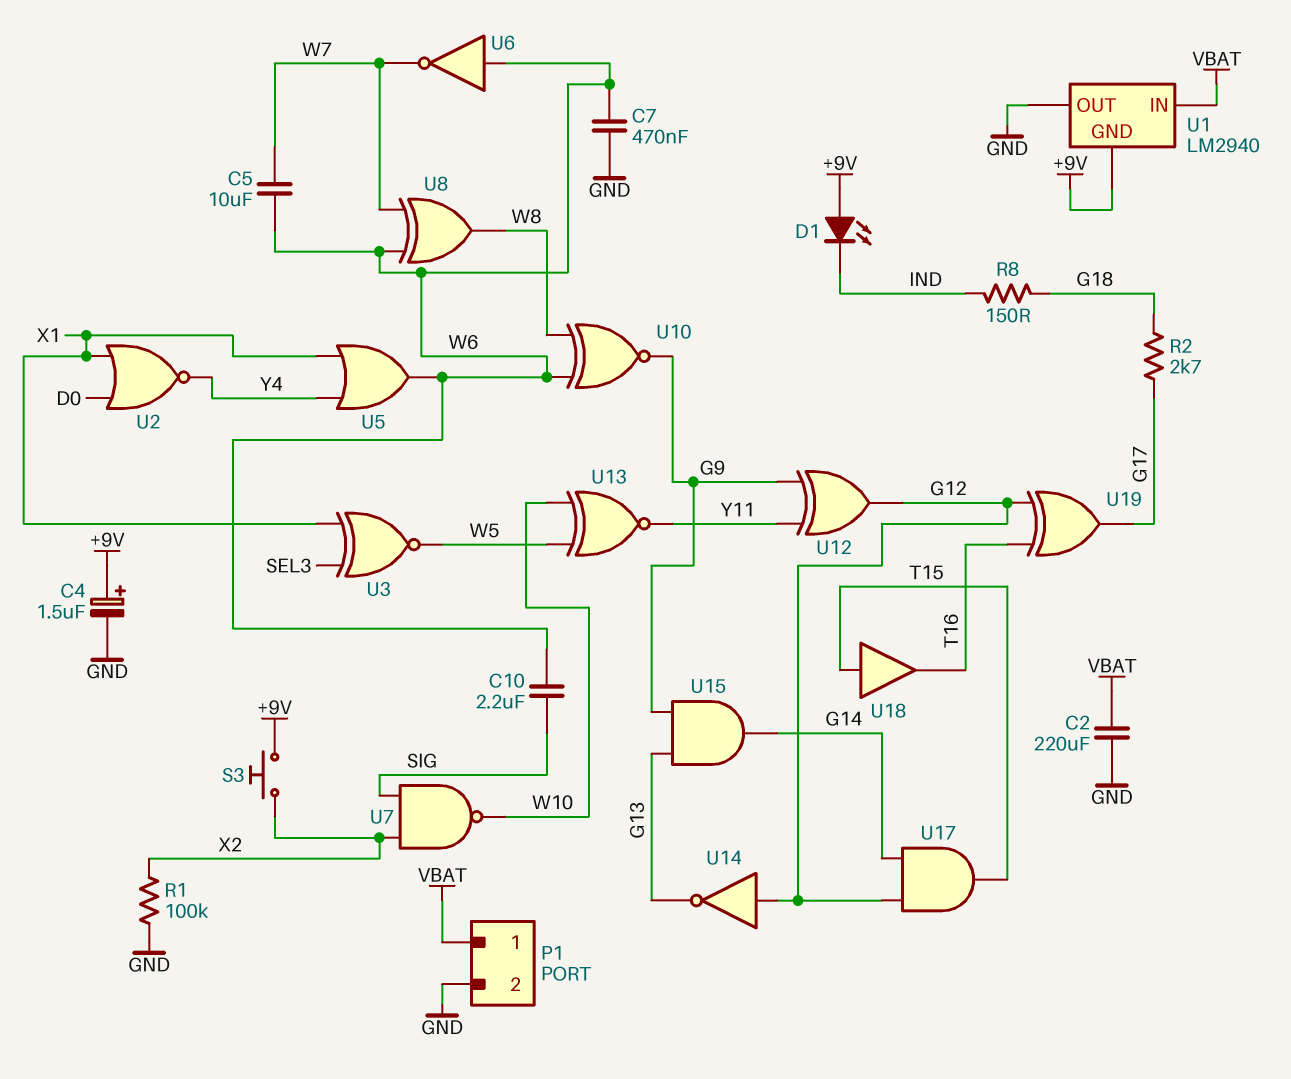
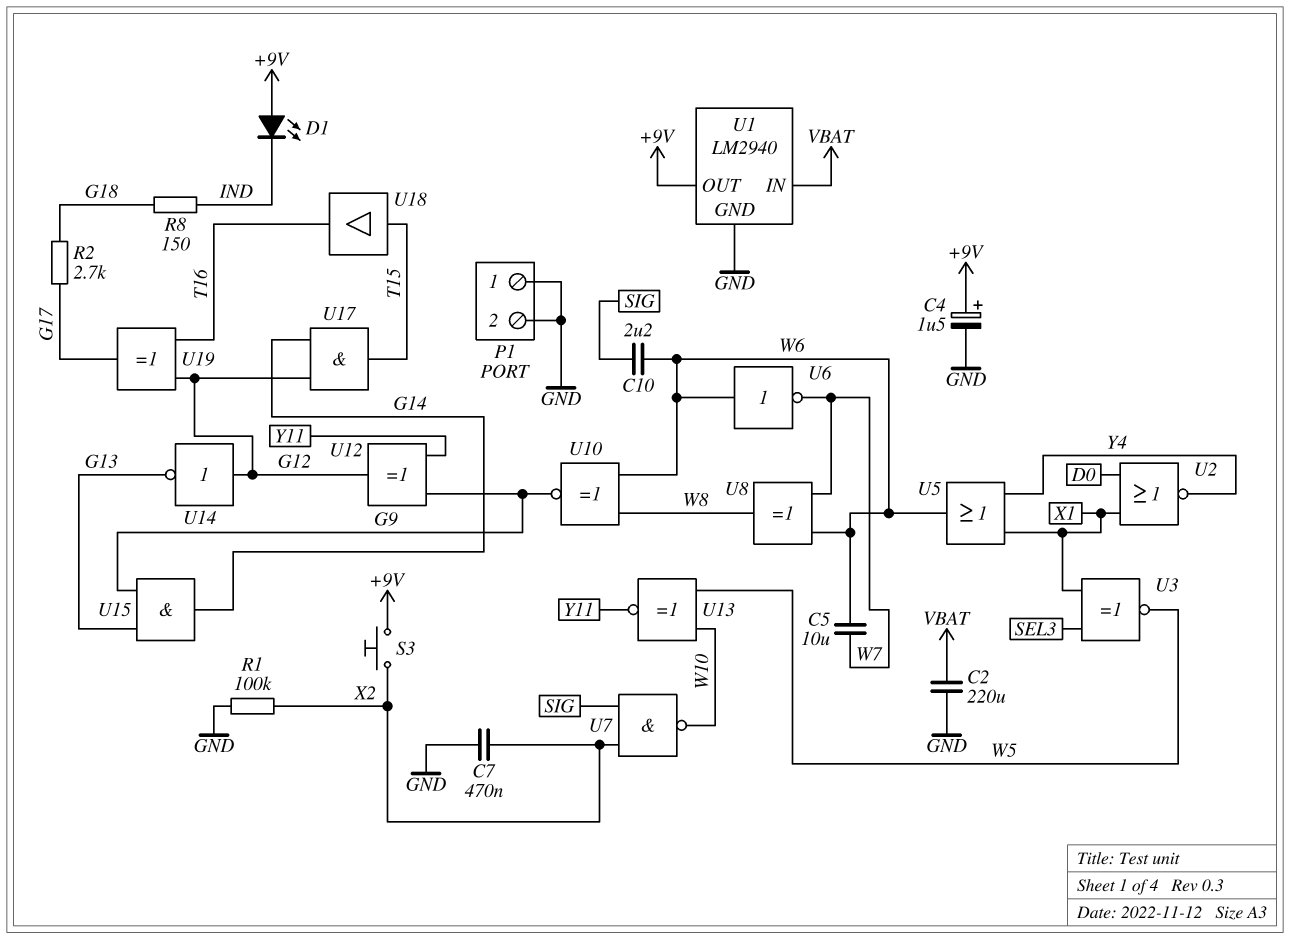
C7: 470nF (GND, W6) -> 470nF (GND, X2)
P1 pin 1: VBAT -> GND
U1 pin GND: +9V -> GND
U1 pin OUT: GND -> +9V

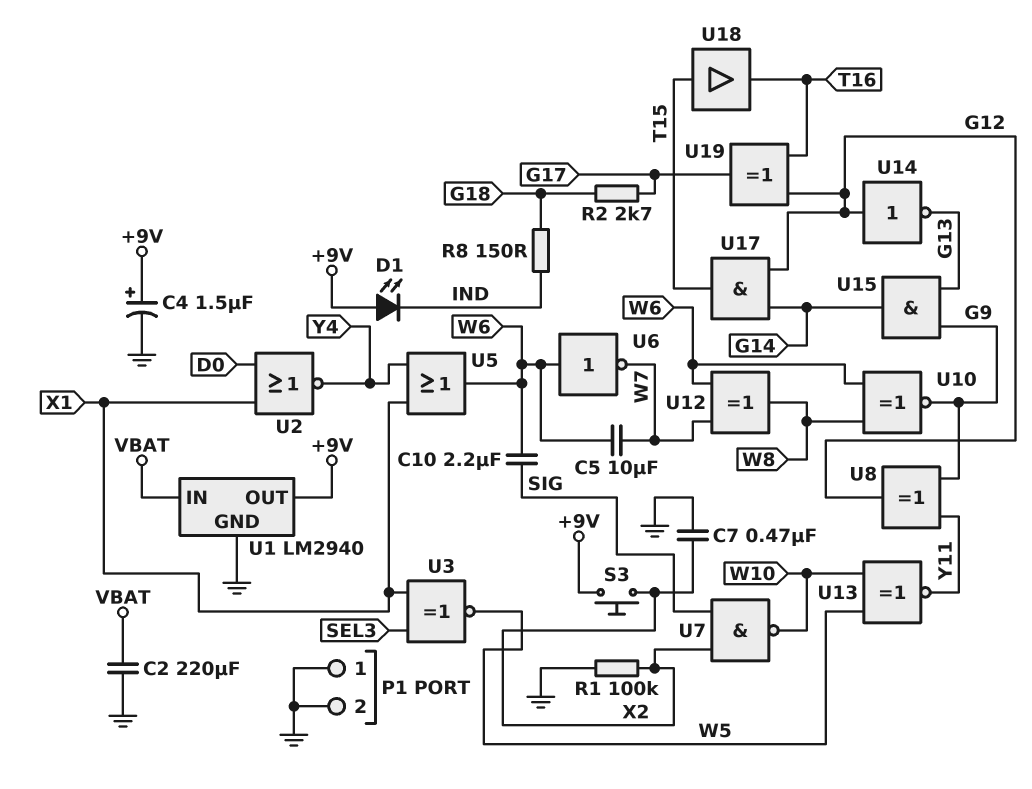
U8: XOR (in W6, in W7, out W8) -> XOR (in G9, in Y11, out G12)
U12: XOR (in G9, in Y11, out G12) -> XOR (in W6, in W7, out W8)

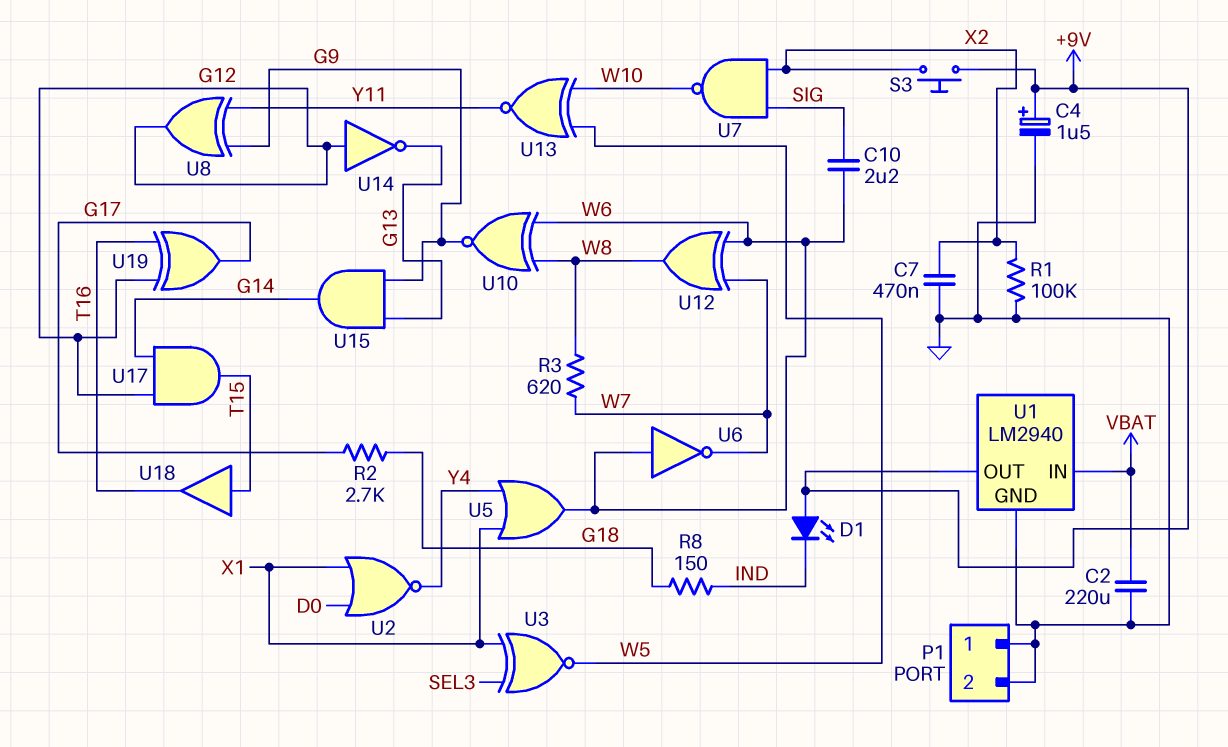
C5: 10uF (W6, W7) -> none
R3: none -> 620 (W7, W8)

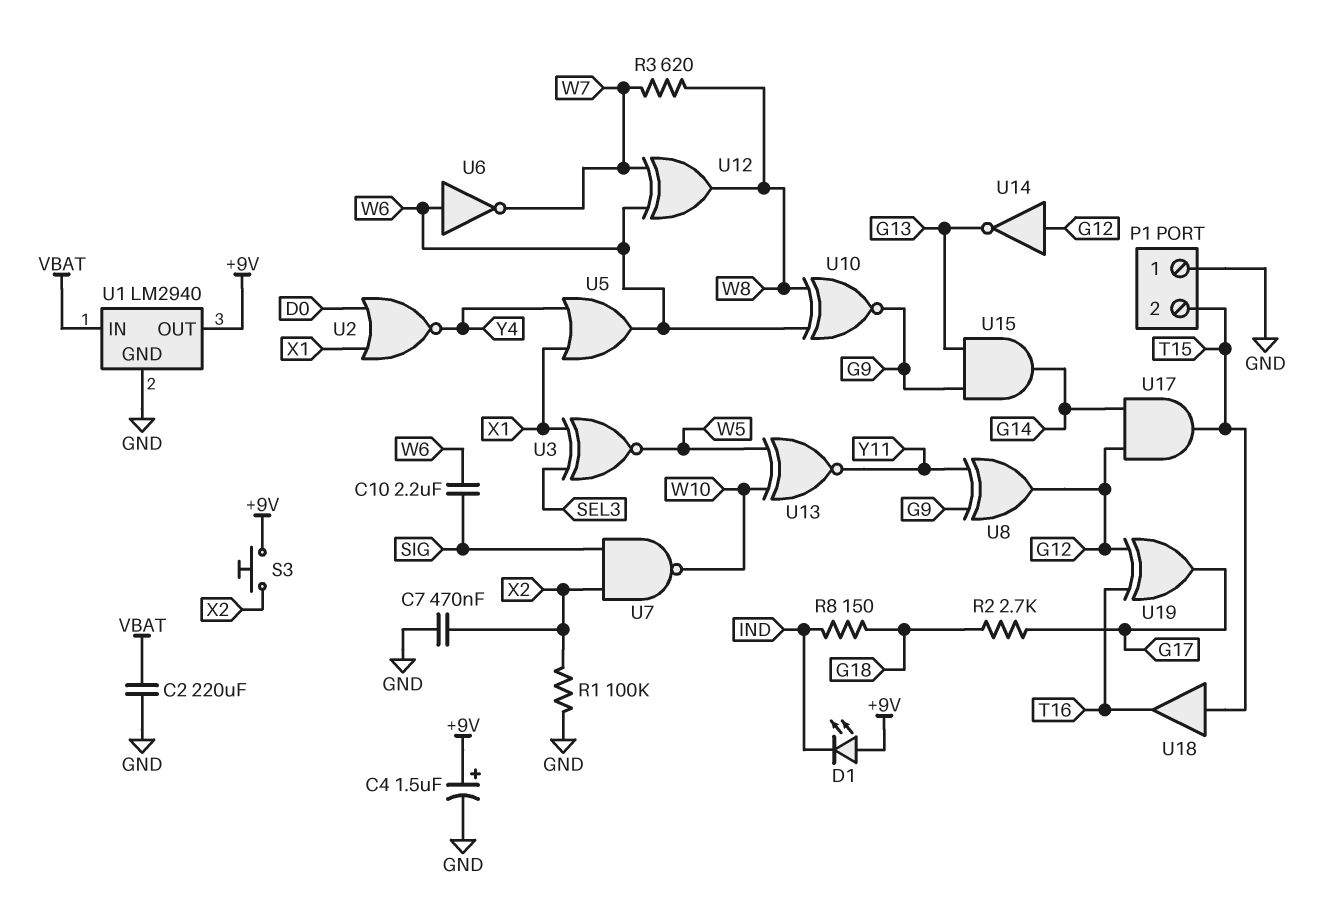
P1 pin 2: GND -> T15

* _What needs to be done_:
Without changing a word, retype the data above and omit its pictures.

* _Task answer_:
C7: 470nF (GND, W6) -> 470nF (GND, X2)
P1 pin 1: VBAT -> GND
U1 pin GND: +9V -> GND
U1 pin OUT: GND -> +9V

U8: XOR (in W6, in W7, out W8) -> XOR (in G9, in Y11, out G12)
U12: XOR (in G9, in Y11, out G12) -> XOR (in W6, in W7, out W8)

C5: 10uF (W6, W7) -> none
R3: none -> 620 (W7, W8)

P1 pin 2: GND -> T15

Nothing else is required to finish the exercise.